─── Records for the exercise ───

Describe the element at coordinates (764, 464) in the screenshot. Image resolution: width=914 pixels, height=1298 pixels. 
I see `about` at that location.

───
─── Records for the exercise ───

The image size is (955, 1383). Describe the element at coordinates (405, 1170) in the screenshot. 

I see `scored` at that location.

───
─── Records for the exercise ───

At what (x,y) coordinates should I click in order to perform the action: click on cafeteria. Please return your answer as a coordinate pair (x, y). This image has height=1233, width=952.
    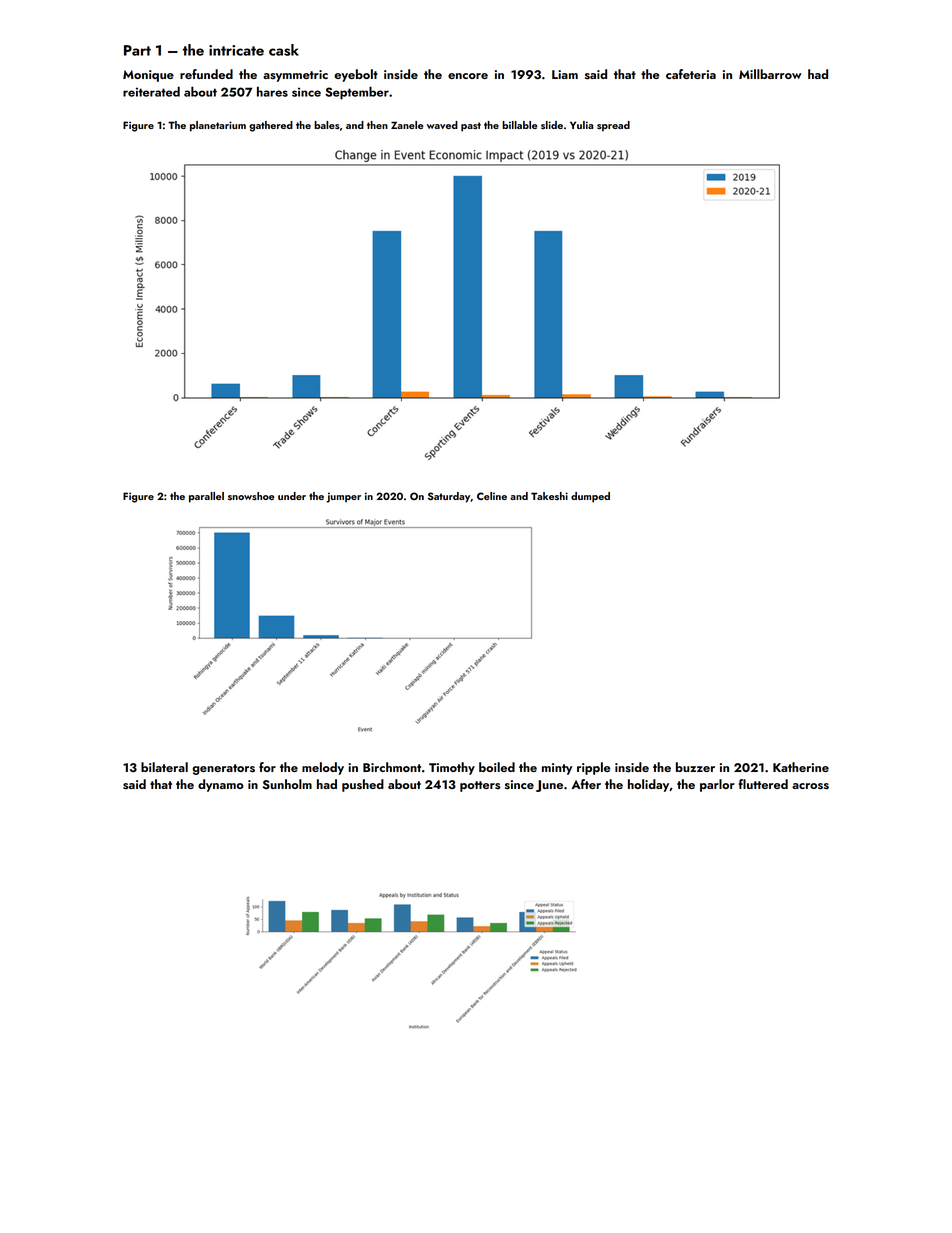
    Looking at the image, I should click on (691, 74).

───

List every line in the listing above that contains the word "height".

**Right answer:**
Describe the element at coordinates (764, 464) in the screenshot. Image resolution: width=914 pixels, height=1298 pixels. 
At what (x,y) coordinates should I click in order to perform the action: click on cafeteria. Please return your answer as a coordinate pair (x, y). This image has height=1233, width=952.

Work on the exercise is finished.